- _DATA RECORDS_
::::

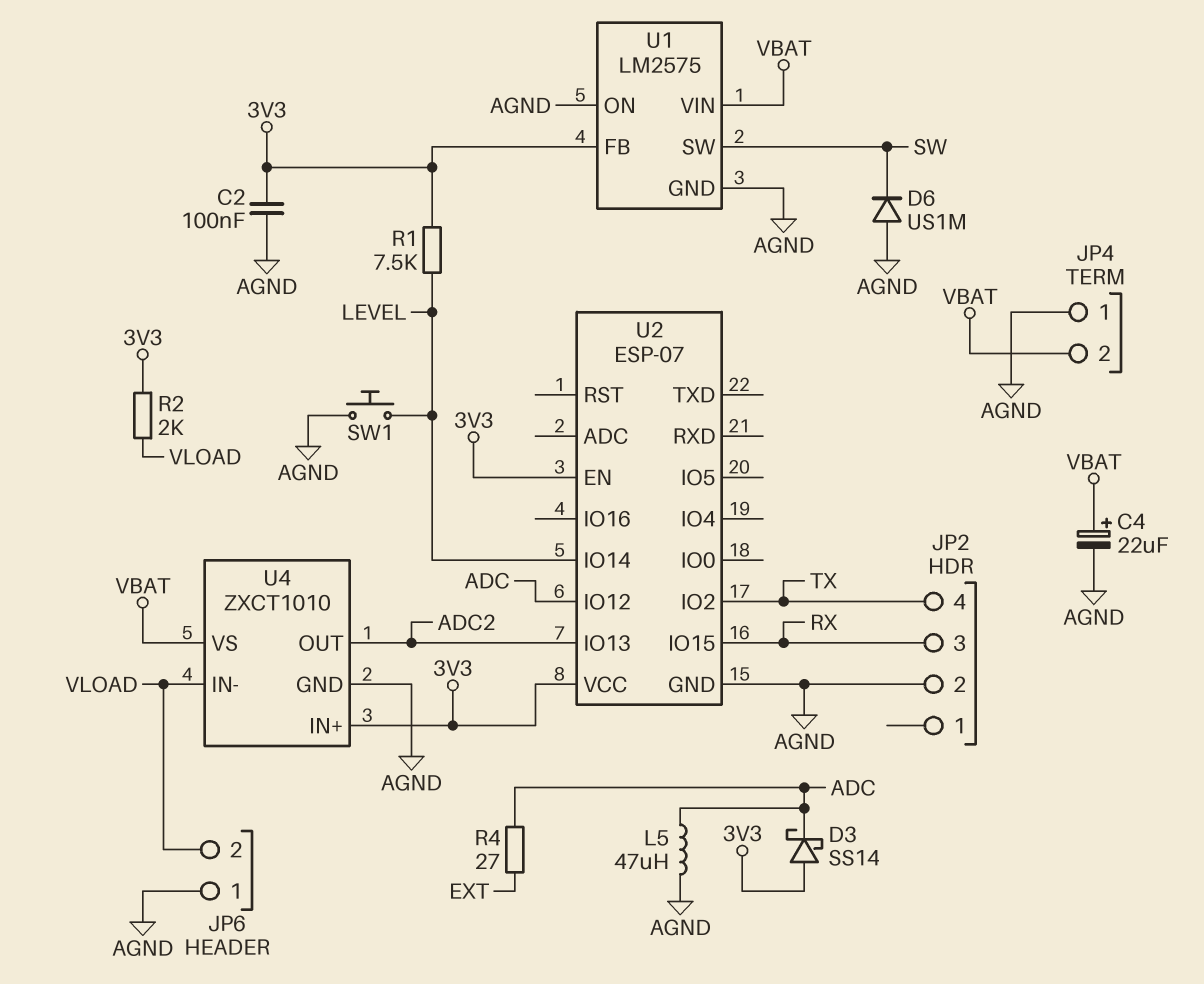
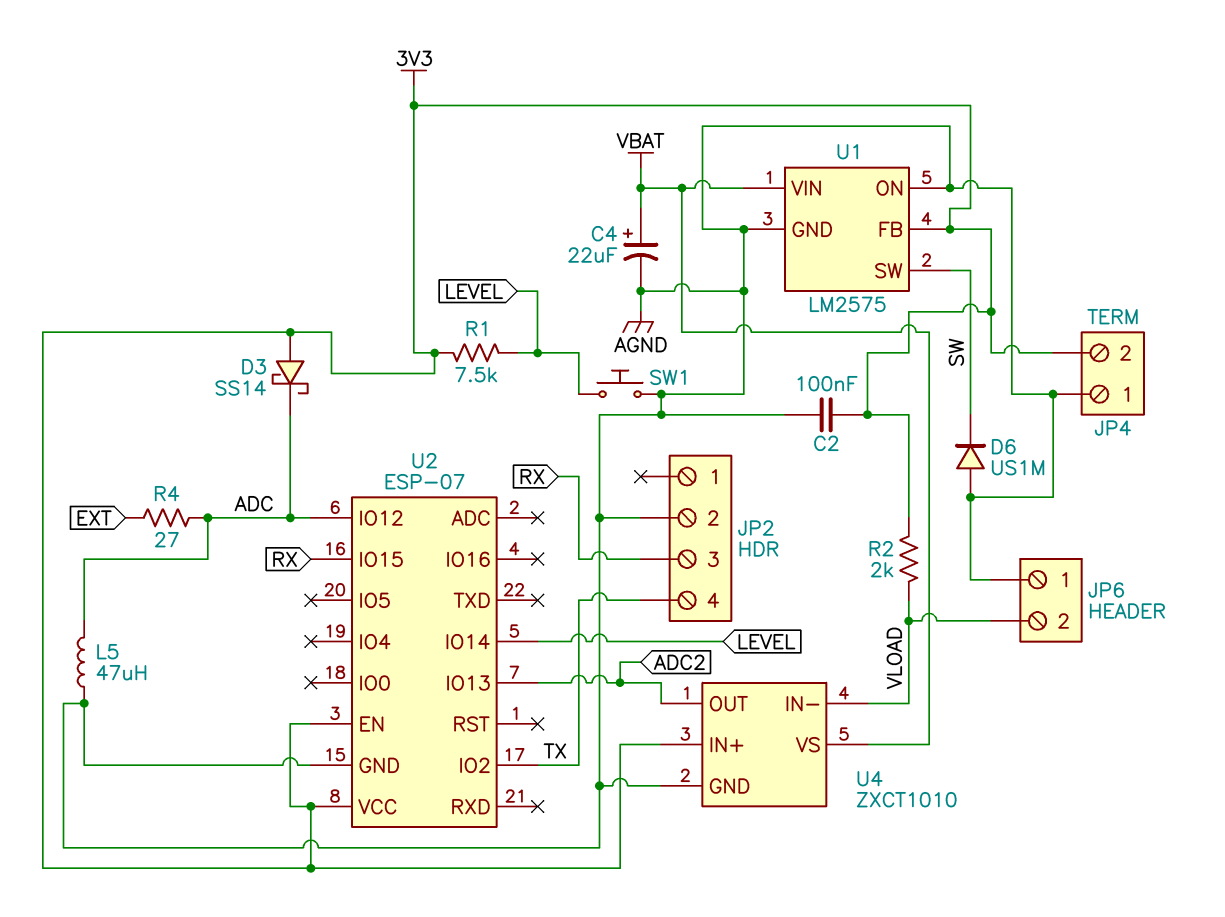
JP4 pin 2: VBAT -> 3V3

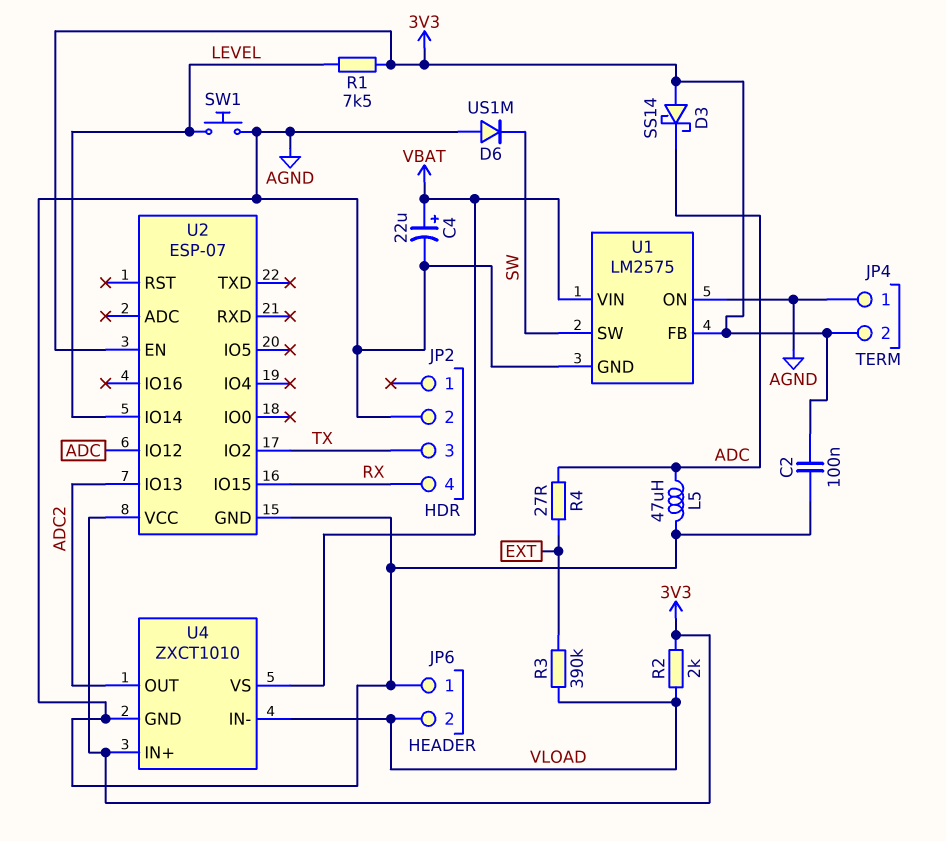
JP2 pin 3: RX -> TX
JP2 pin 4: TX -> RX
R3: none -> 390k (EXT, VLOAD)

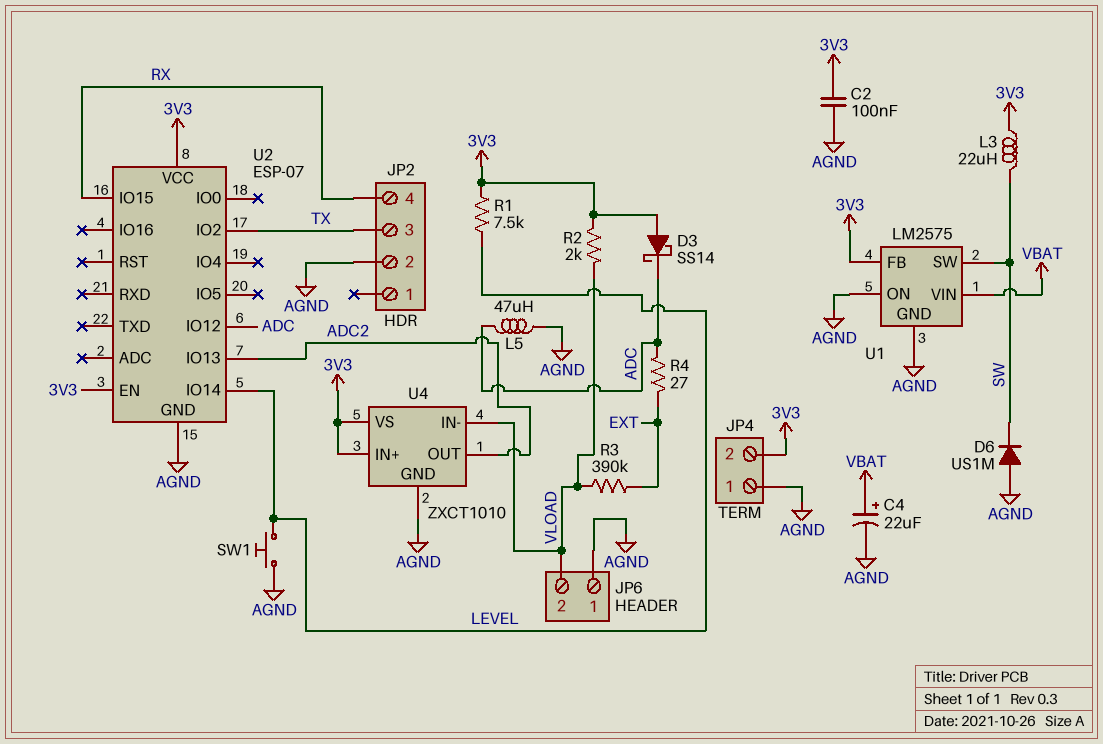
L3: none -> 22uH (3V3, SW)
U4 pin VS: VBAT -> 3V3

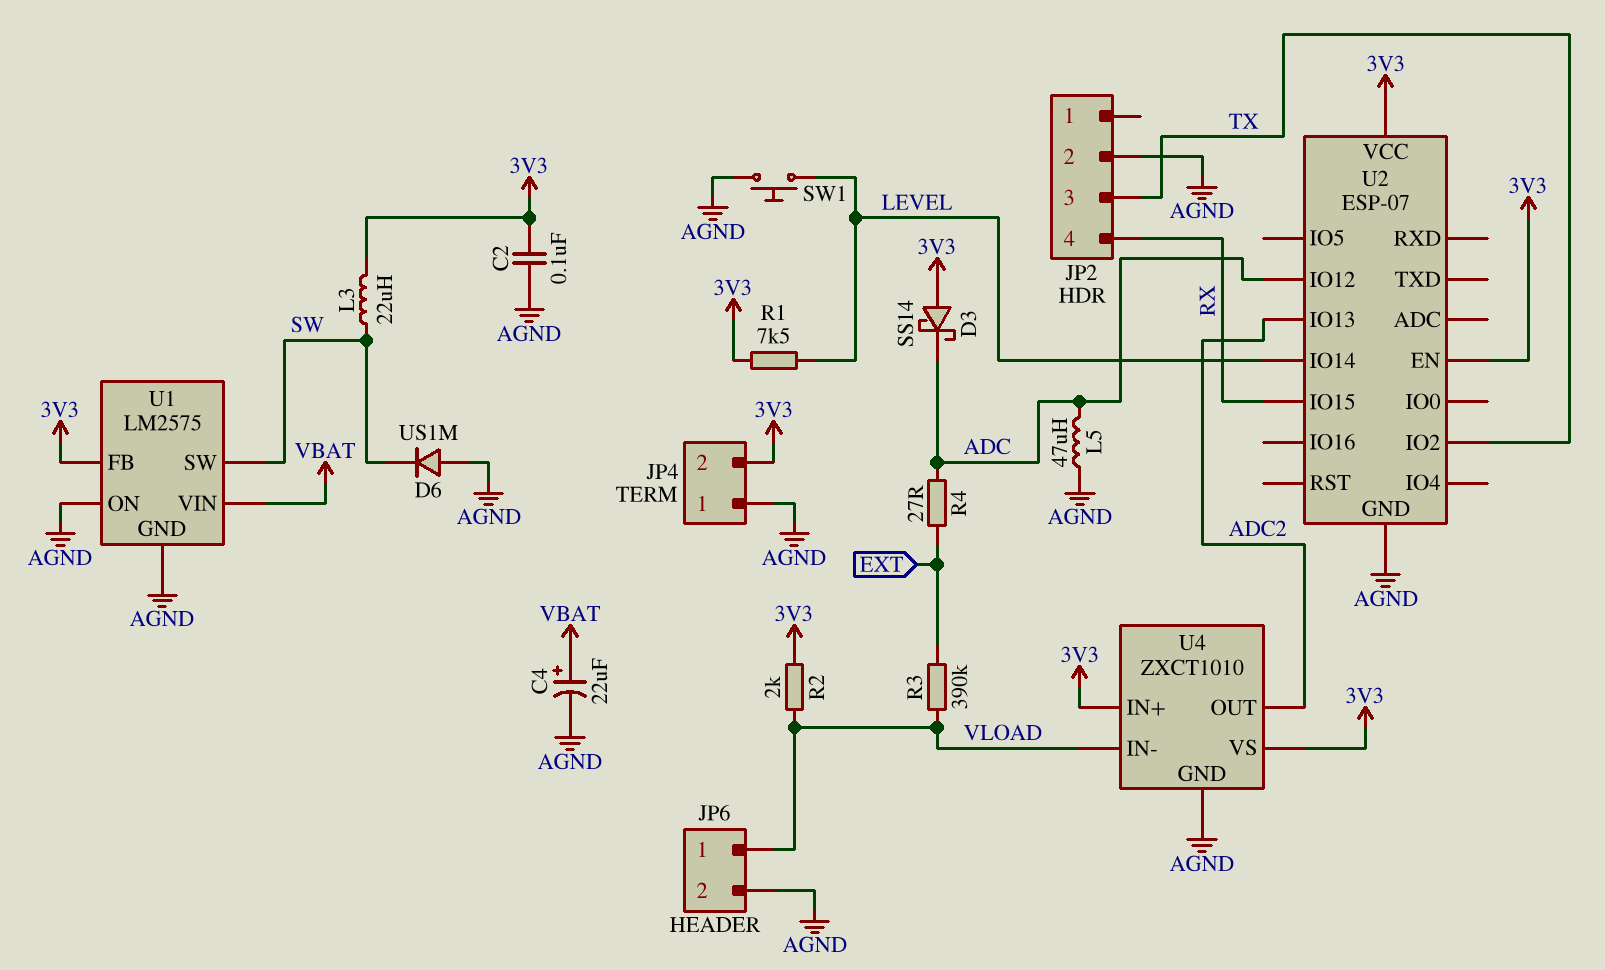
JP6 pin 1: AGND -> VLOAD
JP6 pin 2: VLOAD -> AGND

::::

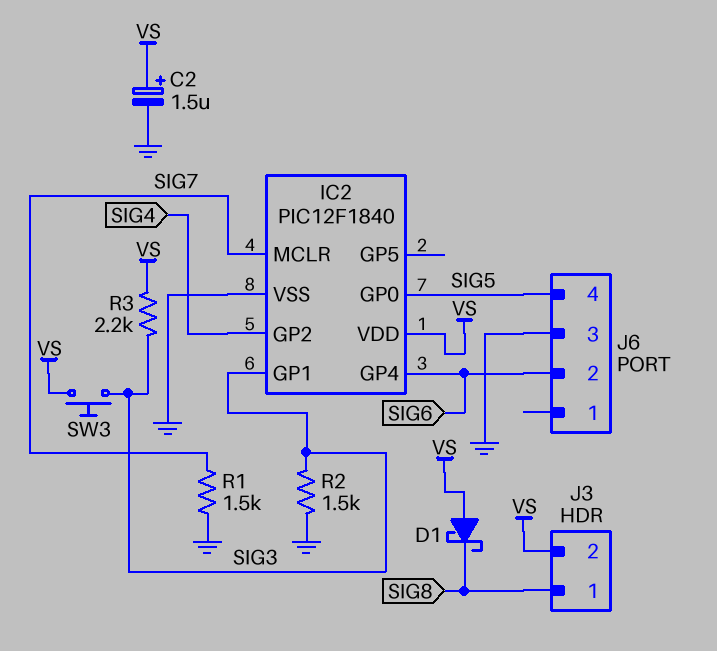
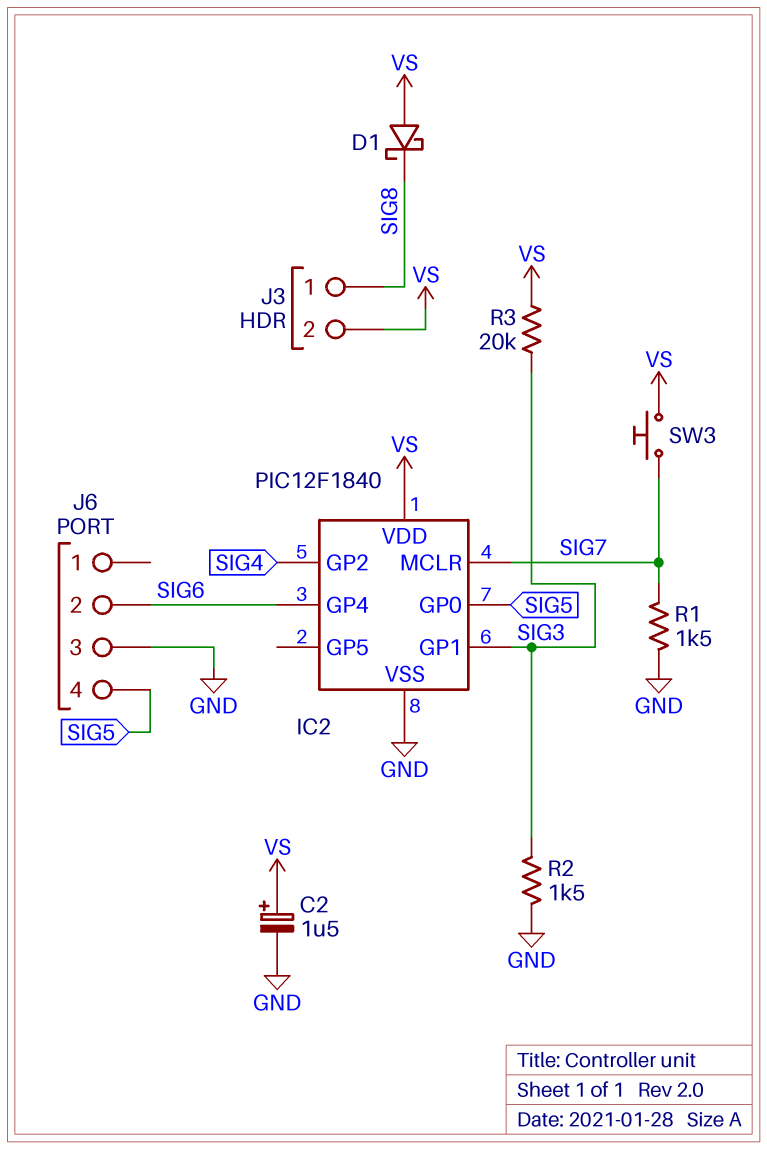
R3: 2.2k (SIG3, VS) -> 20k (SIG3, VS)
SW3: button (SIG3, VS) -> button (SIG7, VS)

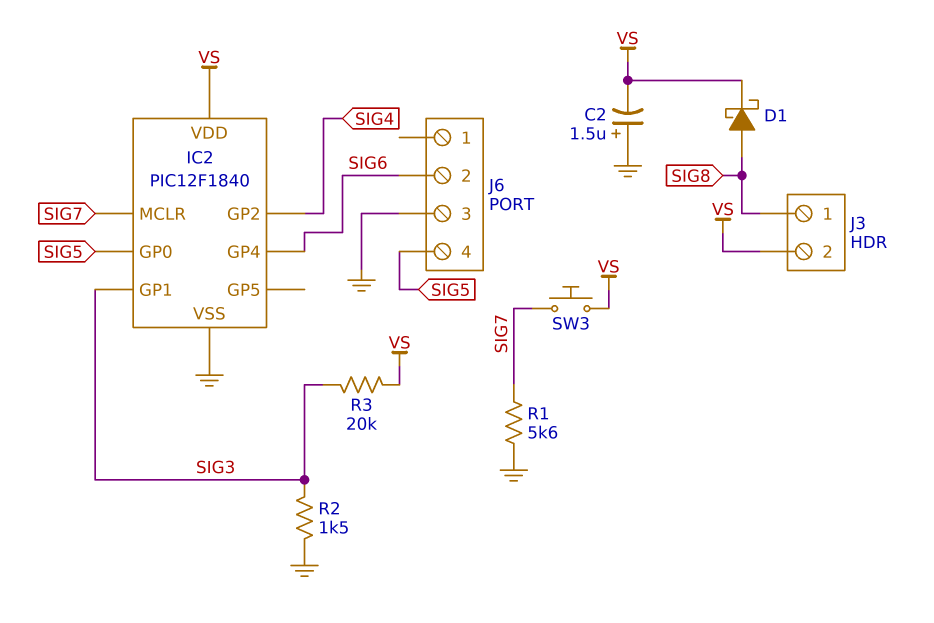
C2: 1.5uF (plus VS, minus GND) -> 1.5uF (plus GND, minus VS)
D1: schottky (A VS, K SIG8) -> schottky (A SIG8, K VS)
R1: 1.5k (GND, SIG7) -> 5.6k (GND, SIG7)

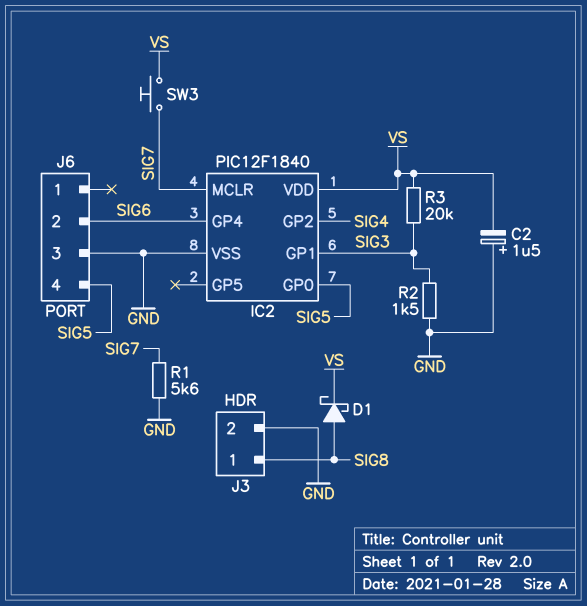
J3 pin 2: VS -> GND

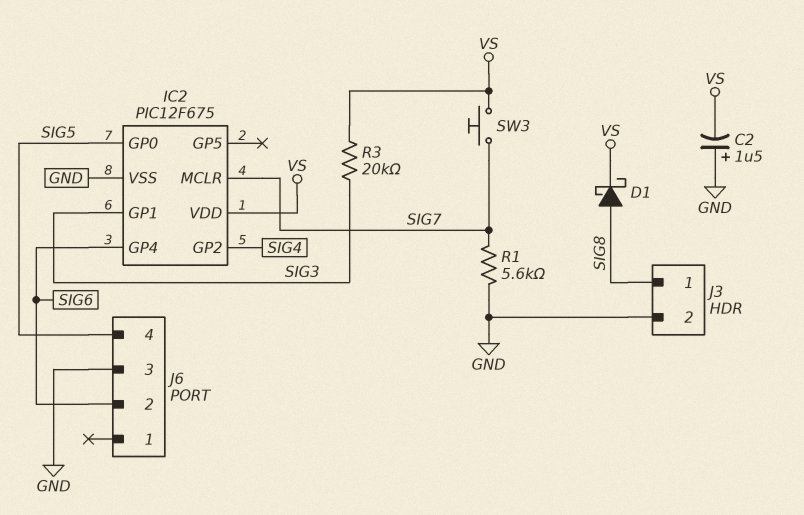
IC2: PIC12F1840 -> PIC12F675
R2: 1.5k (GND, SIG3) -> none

::::

- _WORK TO COMPLETE_
Reproduce the lines above beginning at the line that contains "D1: schottky (A" and ending at the line that contains "R2: 1.5k (GND, SIG3) -> none". No pictures.

- _TASK ANSWER_
D1: schottky (A VS, K SIG8) -> schottky (A SIG8, K VS)
R1: 1.5k (GND, SIG7) -> 5.6k (GND, SIG7)

J3 pin 2: VS -> GND

IC2: PIC12F1840 -> PIC12F675
R2: 1.5k (GND, SIG3) -> none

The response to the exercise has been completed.